Start of Dataset extract

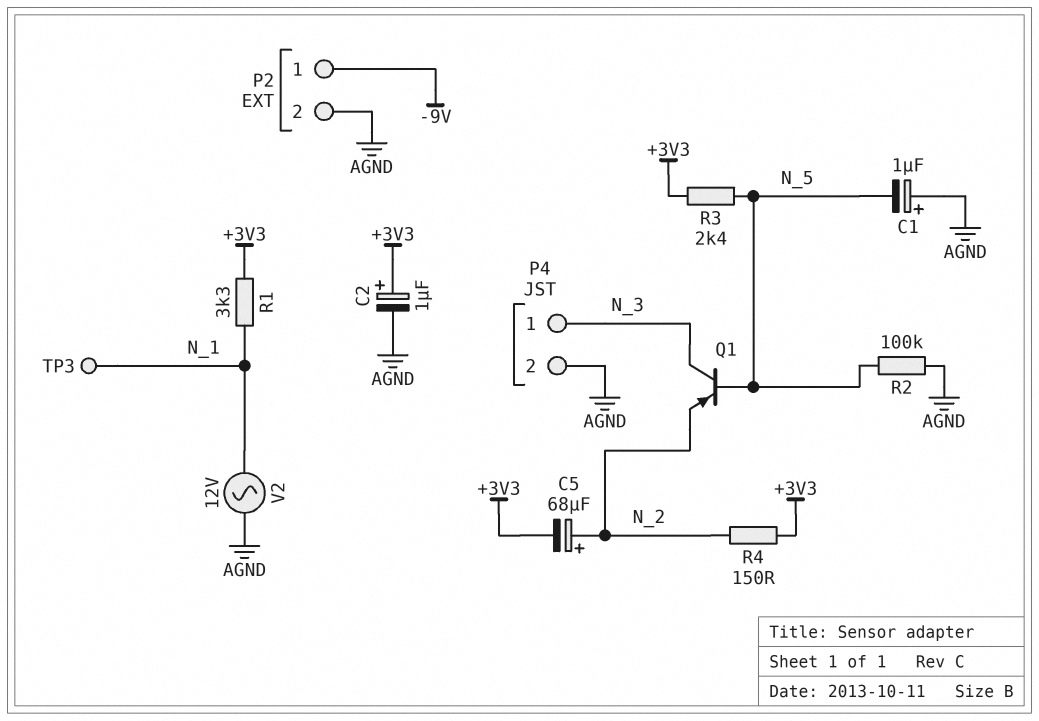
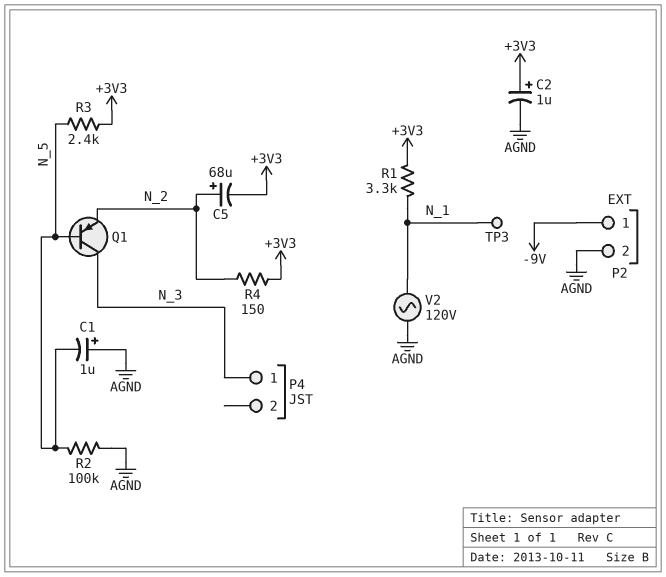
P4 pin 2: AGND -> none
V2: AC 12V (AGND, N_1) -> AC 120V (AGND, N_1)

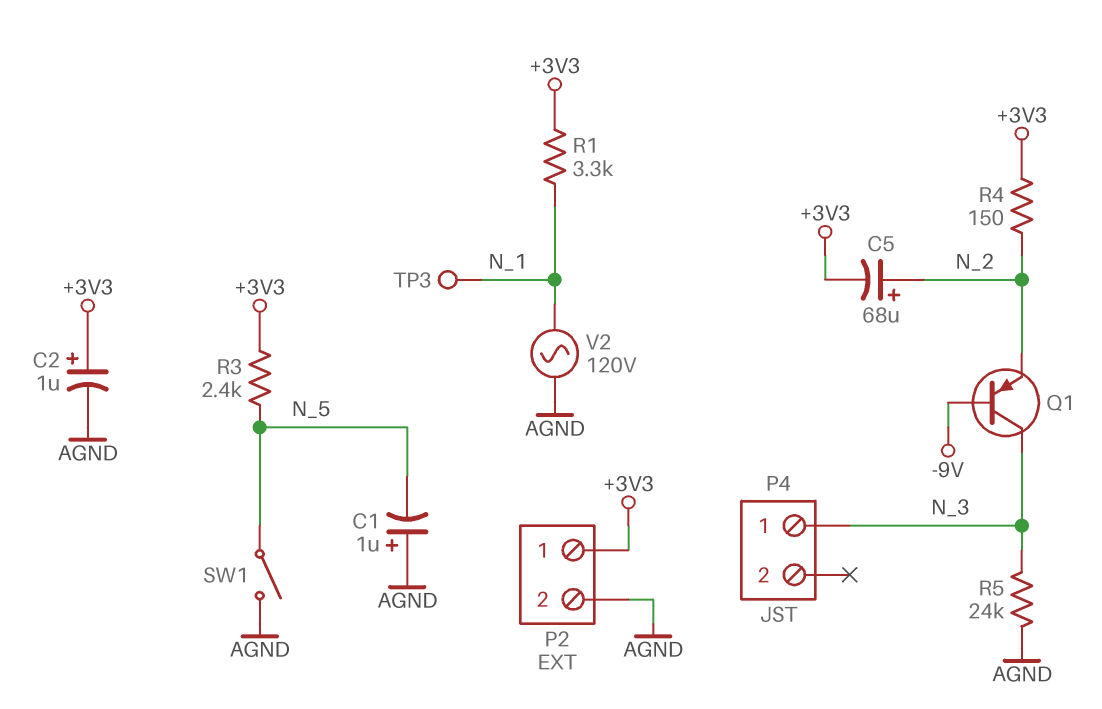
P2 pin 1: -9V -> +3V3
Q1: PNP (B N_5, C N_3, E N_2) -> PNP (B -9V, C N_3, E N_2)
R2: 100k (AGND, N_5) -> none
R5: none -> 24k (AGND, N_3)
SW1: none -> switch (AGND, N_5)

End of Dataset extract

• [Work order] List every line above that contains the word "none".

• [Response below]
P4 pin 2: AGND -> none
R2: 100k (AGND, N_5) -> none
R5: none -> 24k (AGND, N_3)
SW1: none -> switch (AGND, N_5)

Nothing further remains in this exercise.